:: Given records ::
######

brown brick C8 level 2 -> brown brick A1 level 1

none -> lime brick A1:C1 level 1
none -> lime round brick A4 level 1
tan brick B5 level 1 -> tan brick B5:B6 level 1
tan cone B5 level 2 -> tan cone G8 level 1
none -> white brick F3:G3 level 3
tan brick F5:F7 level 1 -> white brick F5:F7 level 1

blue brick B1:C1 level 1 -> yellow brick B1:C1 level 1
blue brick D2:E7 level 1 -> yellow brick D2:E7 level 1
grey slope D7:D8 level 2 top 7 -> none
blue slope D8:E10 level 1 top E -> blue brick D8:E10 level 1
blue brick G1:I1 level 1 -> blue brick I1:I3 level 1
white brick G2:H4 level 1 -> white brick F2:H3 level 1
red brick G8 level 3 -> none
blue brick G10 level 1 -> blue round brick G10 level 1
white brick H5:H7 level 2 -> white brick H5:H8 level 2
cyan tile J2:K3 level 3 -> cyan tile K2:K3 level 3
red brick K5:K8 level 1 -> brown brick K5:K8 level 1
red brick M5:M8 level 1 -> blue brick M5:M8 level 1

######

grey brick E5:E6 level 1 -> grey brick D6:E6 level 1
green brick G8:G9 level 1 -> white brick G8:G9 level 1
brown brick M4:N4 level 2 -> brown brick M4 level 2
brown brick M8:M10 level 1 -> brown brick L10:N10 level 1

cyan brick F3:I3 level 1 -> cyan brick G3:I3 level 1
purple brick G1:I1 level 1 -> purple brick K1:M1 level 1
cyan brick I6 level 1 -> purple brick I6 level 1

######

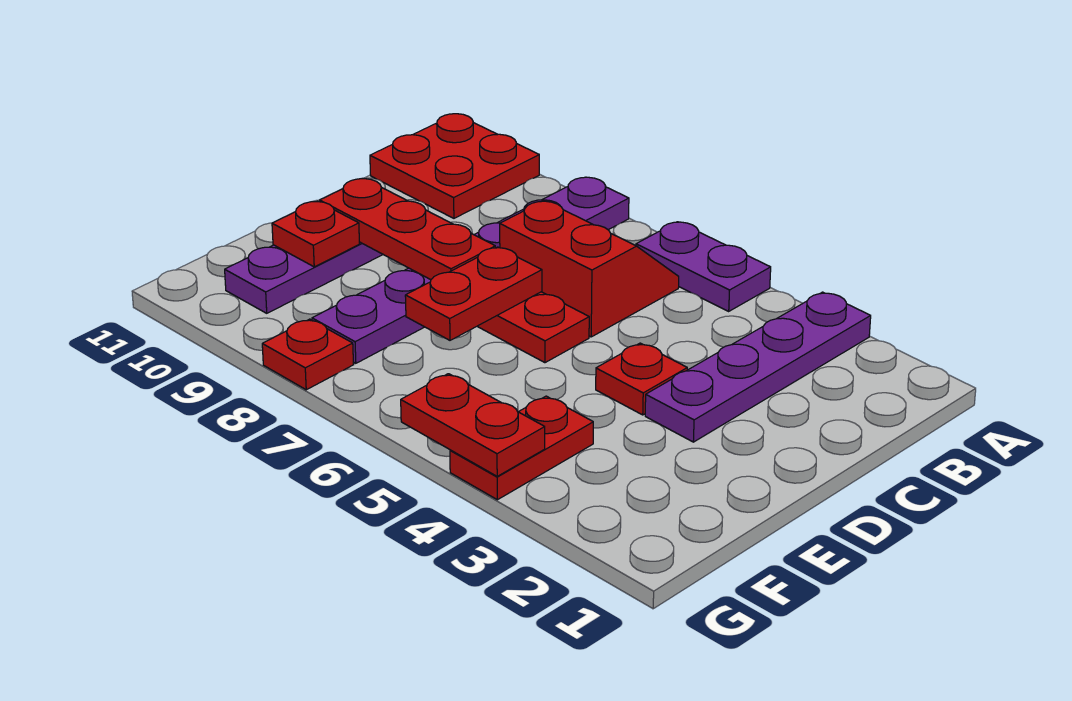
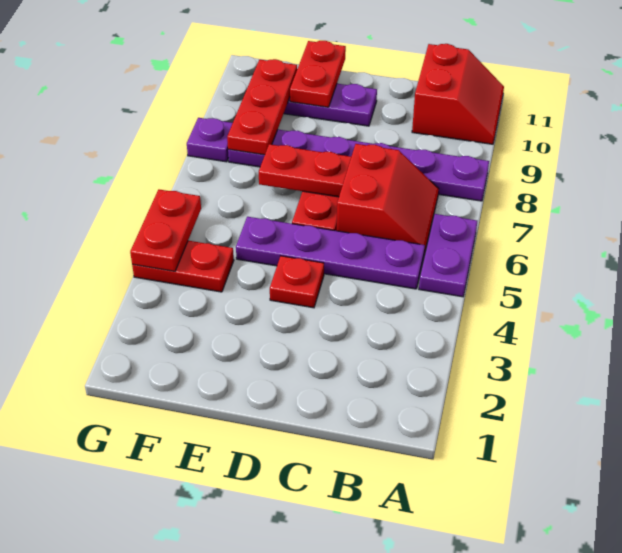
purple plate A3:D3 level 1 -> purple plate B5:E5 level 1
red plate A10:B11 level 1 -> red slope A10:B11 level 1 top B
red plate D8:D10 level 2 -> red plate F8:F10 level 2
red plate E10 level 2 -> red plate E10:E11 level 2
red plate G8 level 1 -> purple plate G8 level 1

######

:: The task ::
Return only the stretch of the material above from the line holding "brown brick C8" through the line holding "blue brick B1:C1", copied exactly.

:: Response box ::
brown brick C8 level 2 -> brown brick A1 level 1

none -> lime brick A1:C1 level 1
none -> lime round brick A4 level 1
tan brick B5 level 1 -> tan brick B5:B6 level 1
tan cone B5 level 2 -> tan cone G8 level 1
none -> white brick F3:G3 level 3
tan brick F5:F7 level 1 -> white brick F5:F7 level 1

blue brick B1:C1 level 1 -> yellow brick B1:C1 level 1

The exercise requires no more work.